Task brief → Please turn the lines below into a Markdown table with two columns, "Row" for the row number and "Line" for the line, skipping any blank lines and leaving the pictures out of the answer.

Data for processing →

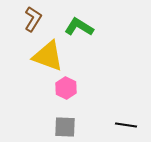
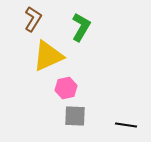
green L-shape: moved 2 px right; rotated 88 degrees clockwise
yellow triangle: rotated 44 degrees counterclockwise
pink hexagon: rotated 20 degrees clockwise
gray square: moved 10 px right, 11 px up
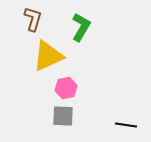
brown L-shape: rotated 15 degrees counterclockwise
gray square: moved 12 px left
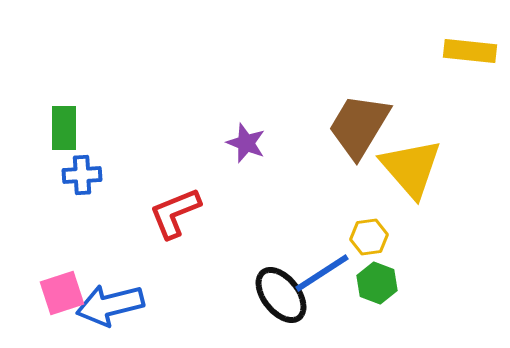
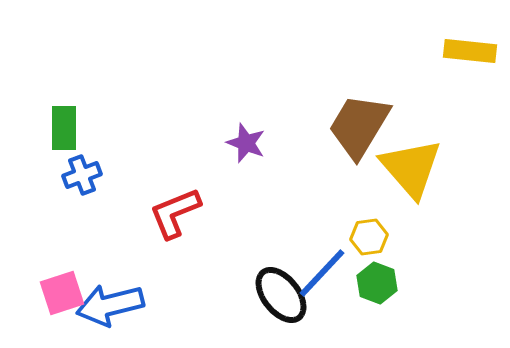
blue cross: rotated 18 degrees counterclockwise
blue line: rotated 14 degrees counterclockwise
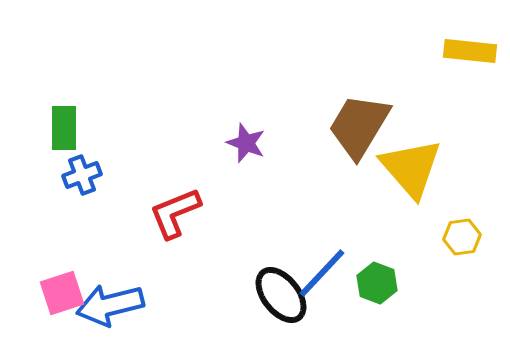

Task answer →
| Row | Line |
|---|---|
| 1 | green L-shape: moved 2 px right; rotated 88 degrees clockwise |
| 2 | yellow triangle: rotated 44 degrees counterclockwise |
| 3 | pink hexagon: rotated 20 degrees clockwise |
| 4 | gray square: moved 10 px right, 11 px up |
| 5 | brown L-shape: rotated 15 degrees counterclockwise |
| 6 | gray square: moved 12 px left |
| 7 | blue cross: rotated 18 degrees counterclockwise |
| 8 | blue line: rotated 14 degrees counterclockwise |